_Work task_: Only the lines below from the one containing "brown phone [414,195,468,230]" through the one containing "none -> brown book [578,346,767,446]" belong in the answer, repeated exactly and without pictures.

== Segment start ==

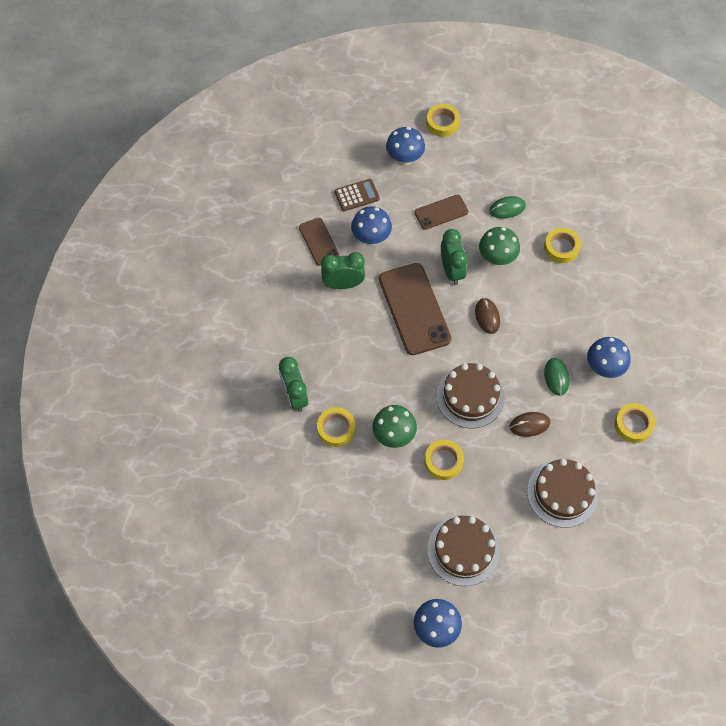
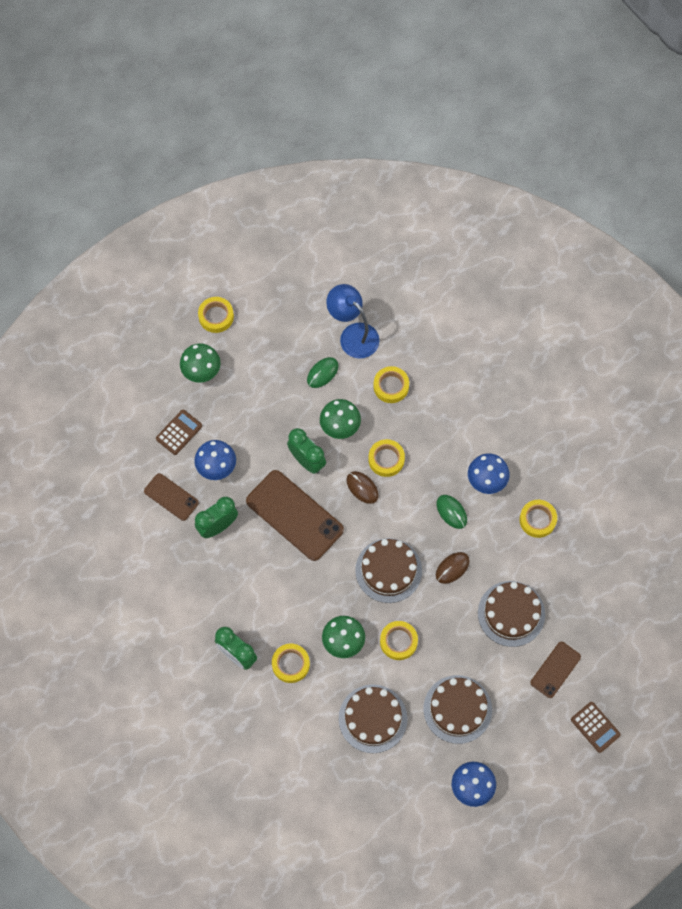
camera: 30 degrees left, 5 degrees up
blue mushroom [386,127,425,166] -> green mushroom [180,343,221,383]
brown phone [414,195,468,230] -> brown phone moved to [530,642,581,698]
none -> blue lamp [326,284,380,359]
none -> brown cake [339,684,407,753]
none -> yellow tape [368,439,405,477]
none -> brown calculator [571,702,621,753]

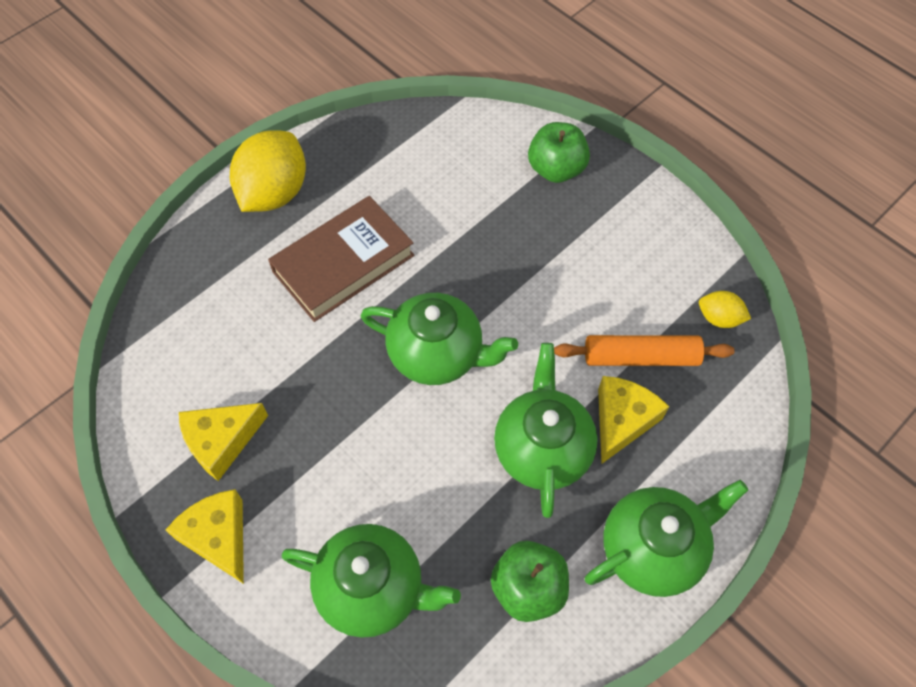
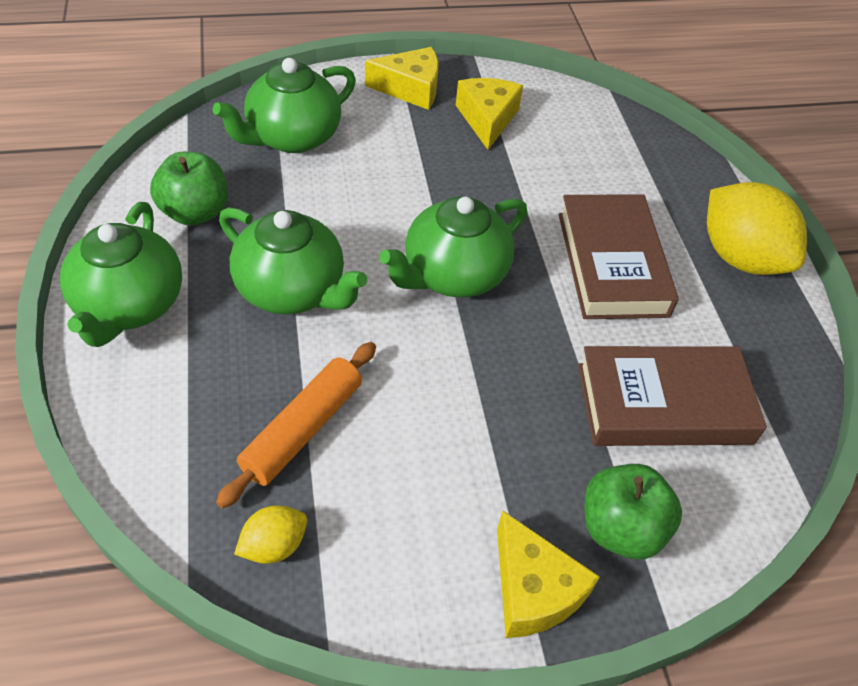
camera: 120 degrees right, 10 degrees down
yellow cheese [598,376,669,464] -> yellow cheese moved to [497,511,600,638]
none -> brown book [578,346,767,446]

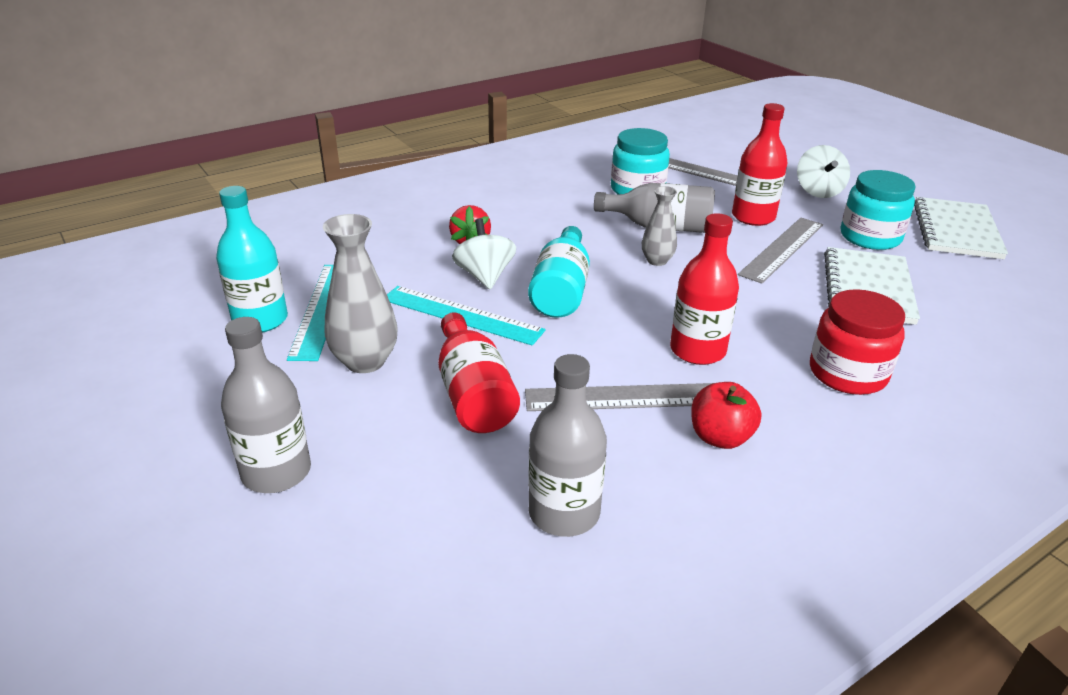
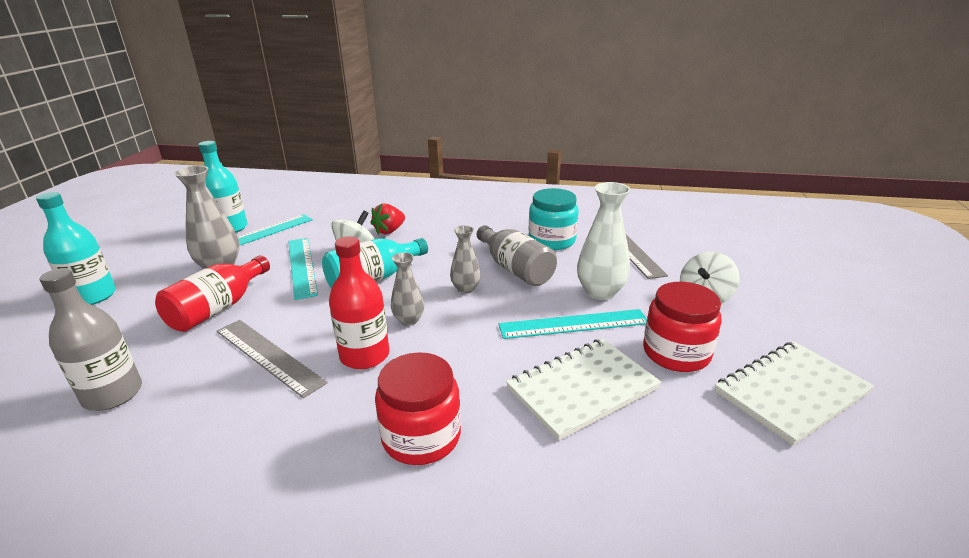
camera: 45 degrees right, 5 degrees down
grey bottle [221,317,311,493] -> turquoise bottle [36,192,116,305]
red apple [691,382,761,449] -> none
red bottle [732,103,787,226] -> white vase [577,182,631,300]
grey ruler [738,218,823,284] -> turquoise ruler [499,309,647,339]
turquoise jar [841,170,916,250] -> red jar [643,282,722,372]
none -> grey vase [391,252,424,326]

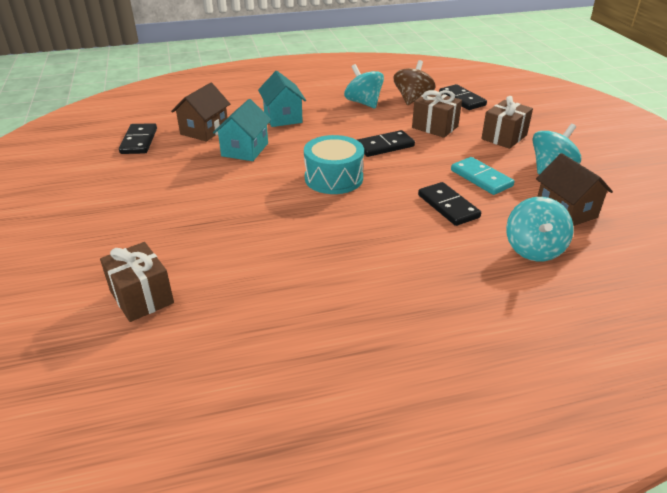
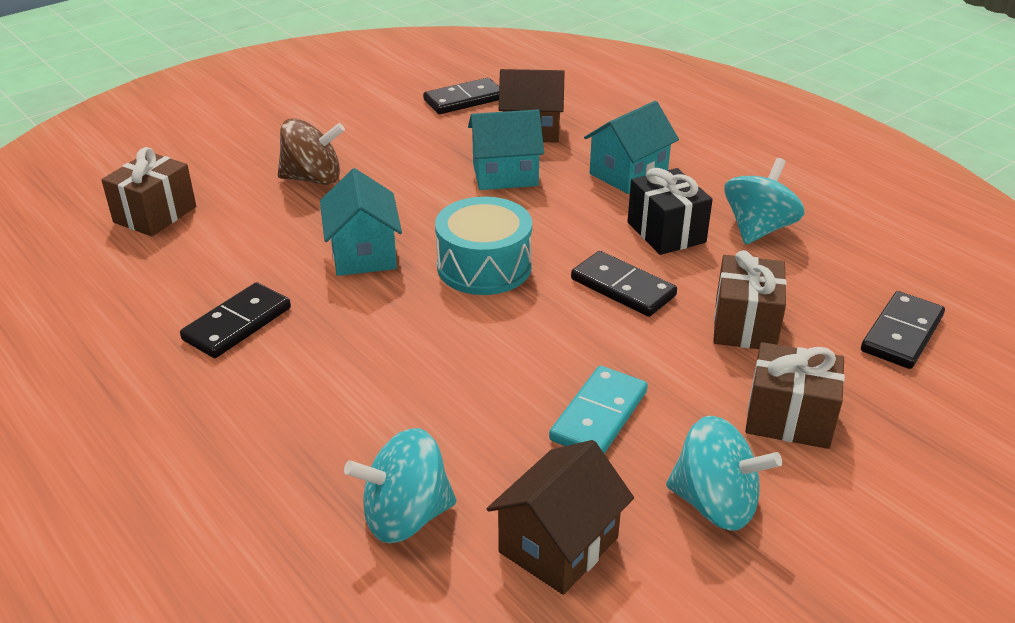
camera: 65 degrees right, 0 degrees up
brown spinning top [394,60,436,105] -> brown spinning top moved to [278,118,345,185]
black domino [418,182,481,226] -> black domino moved to [180,282,291,358]
none -> turquoise house [320,168,402,276]
none -> black gift [627,168,713,255]

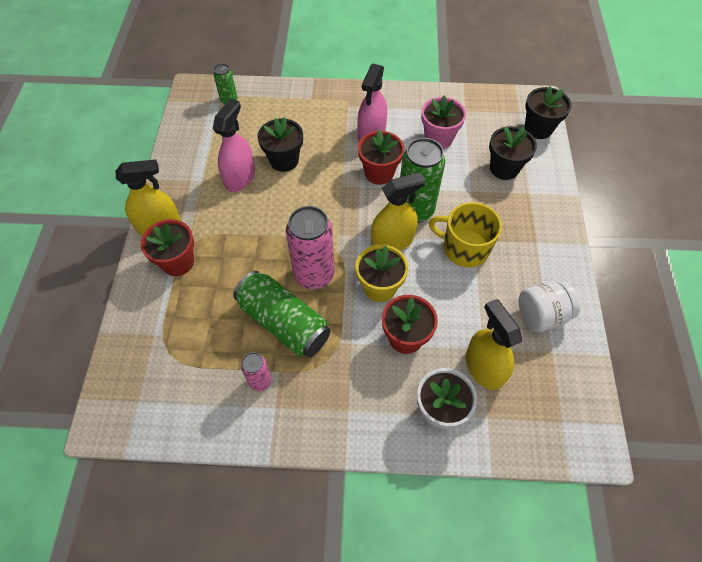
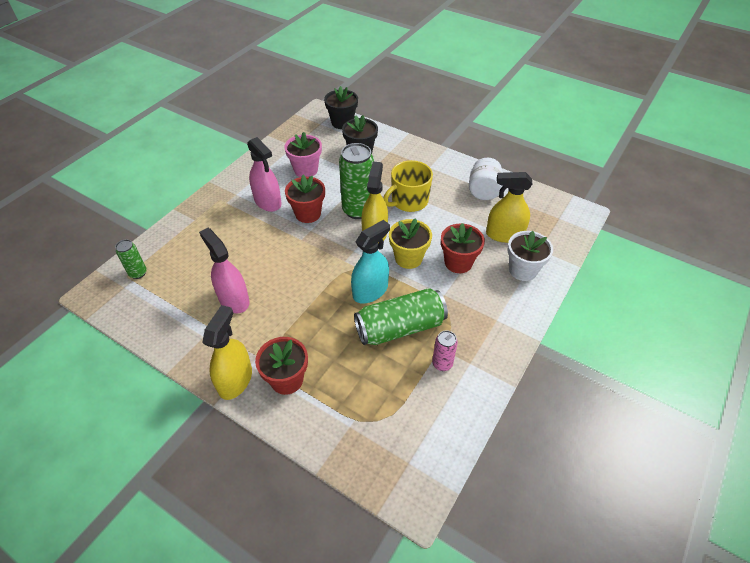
camera: 60 degrees left, 10 degrees down
black flower pot [258,117,303,172] -> none
pink can [286,206,334,289] -> turquoise spray bottle [351,220,390,303]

== Segment end ==

_Written response_:
brown phone [414,195,468,230] -> brown phone moved to [530,642,581,698]
none -> blue lamp [326,284,380,359]
none -> brown cake [339,684,407,753]
none -> yellow tape [368,439,405,477]
none -> brown calculator [571,702,621,753]

camera: 120 degrees right, 10 degrees down
yellow cheese [598,376,669,464] -> yellow cheese moved to [497,511,600,638]
none -> brown book [578,346,767,446]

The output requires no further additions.